* [WHAT YOU ARE ASKED TO DO]: Transcribe the listing below exactly, without pictures.

#### INPUT DATA ####

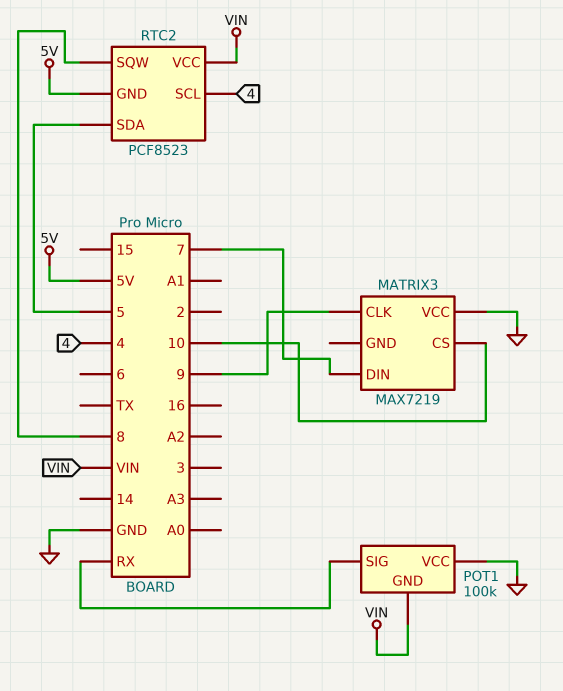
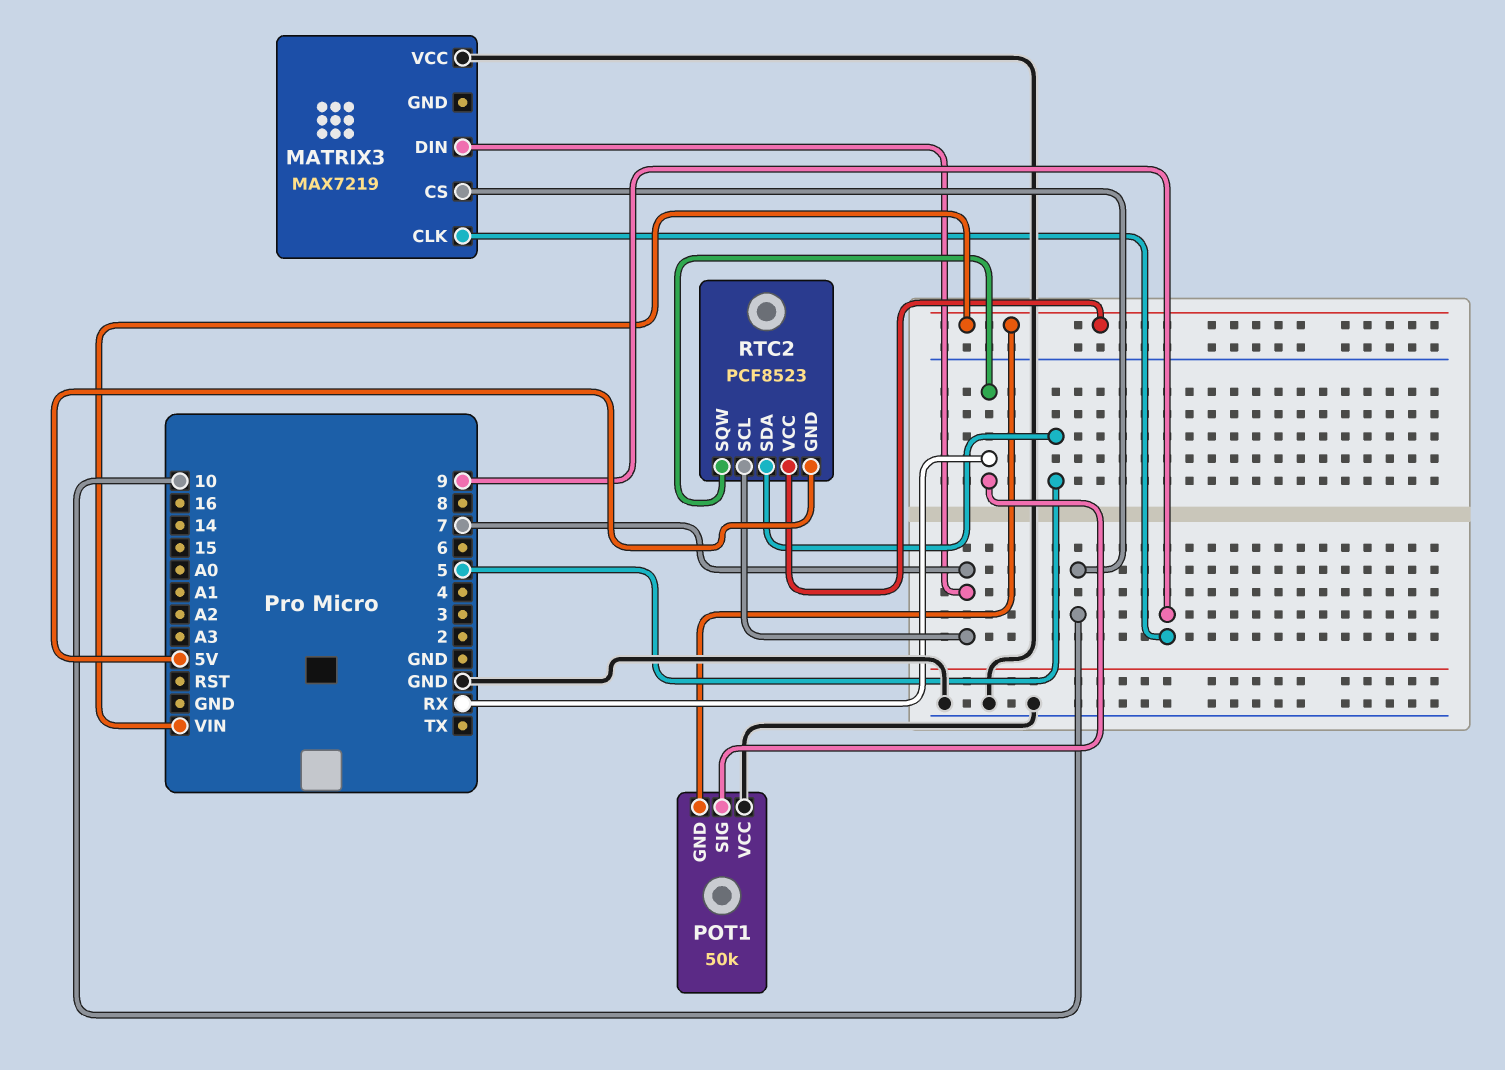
POT1: 100k -> 50k
RTC2 pin SCL: 4 -> 7
RTC2 pin SQW: 8 -> RX

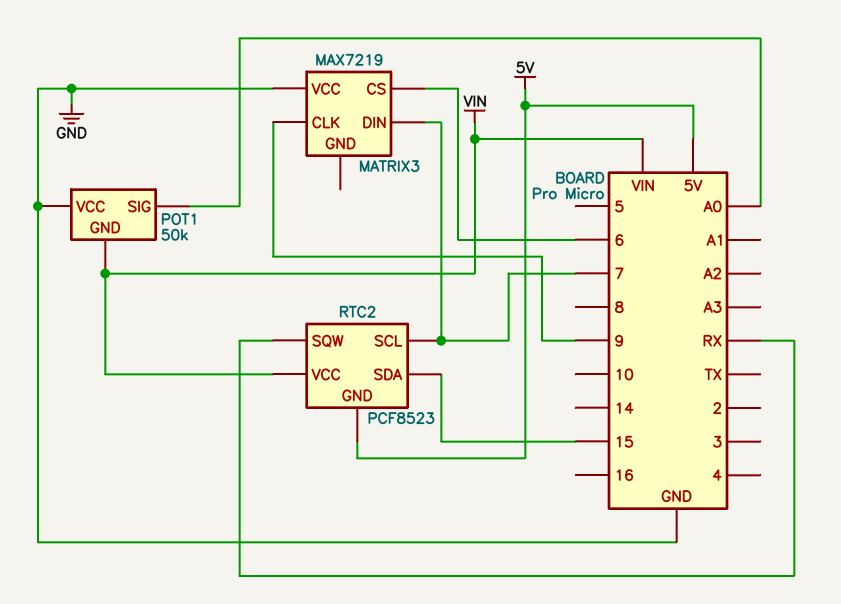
MATRIX3 pin CS: 10 -> 6
POT1 pin SIG: RX -> A0
RTC2 pin SDA: 5 -> 15

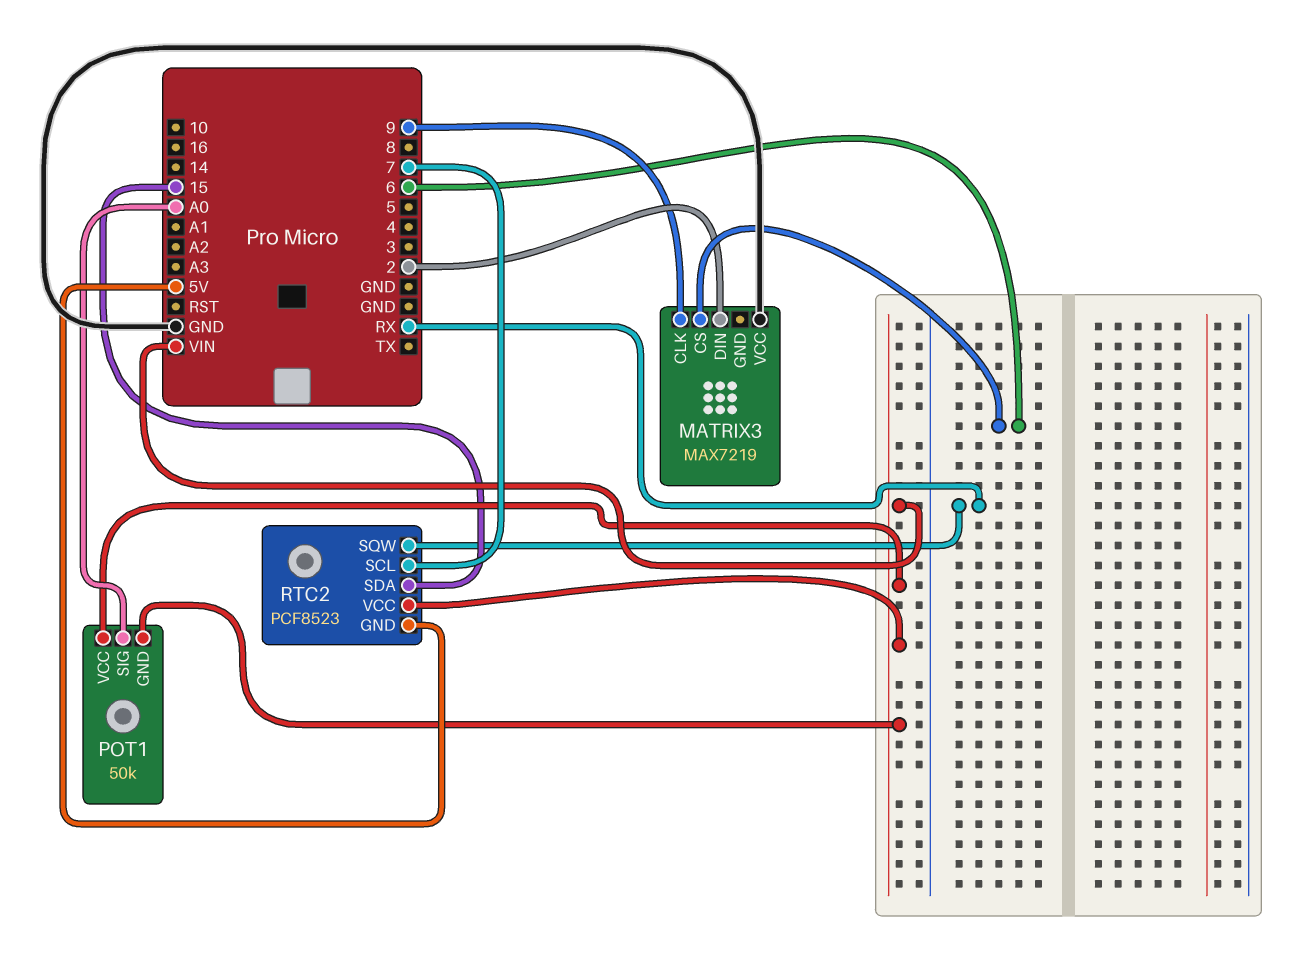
MATRIX3 pin DIN: 7 -> 2
POT1 pin VCC: GND -> VIN

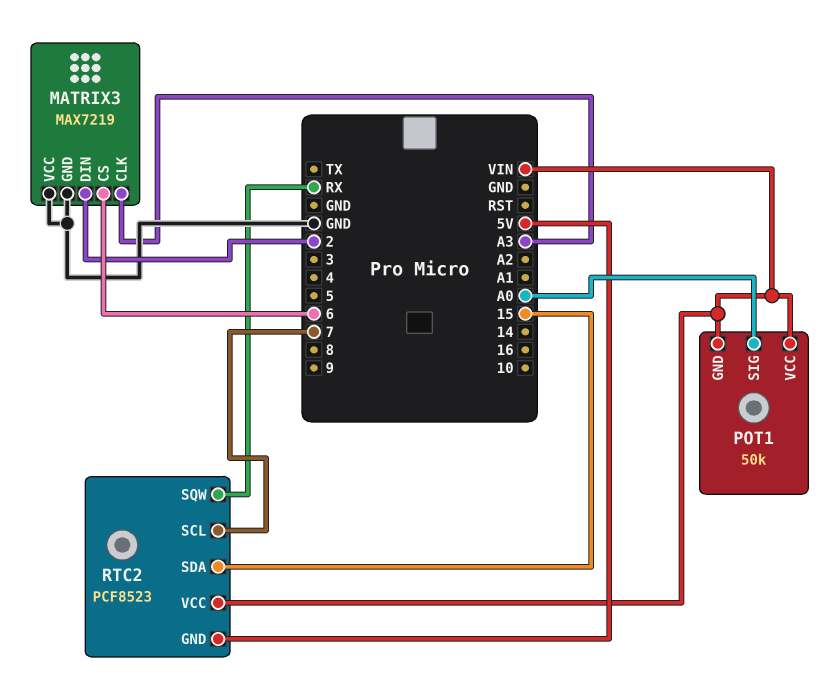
MATRIX3 pin CLK: 9 -> A3
MATRIX3 pin GND: none -> GND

####

* [SOLUTION FOR THIS TASK]:
POT1: 100k -> 50k
RTC2 pin SCL: 4 -> 7
RTC2 pin SQW: 8 -> RX

MATRIX3 pin CS: 10 -> 6
POT1 pin SIG: RX -> A0
RTC2 pin SDA: 5 -> 15

MATRIX3 pin DIN: 7 -> 2
POT1 pin VCC: GND -> VIN

MATRIX3 pin CLK: 9 -> A3
MATRIX3 pin GND: none -> GND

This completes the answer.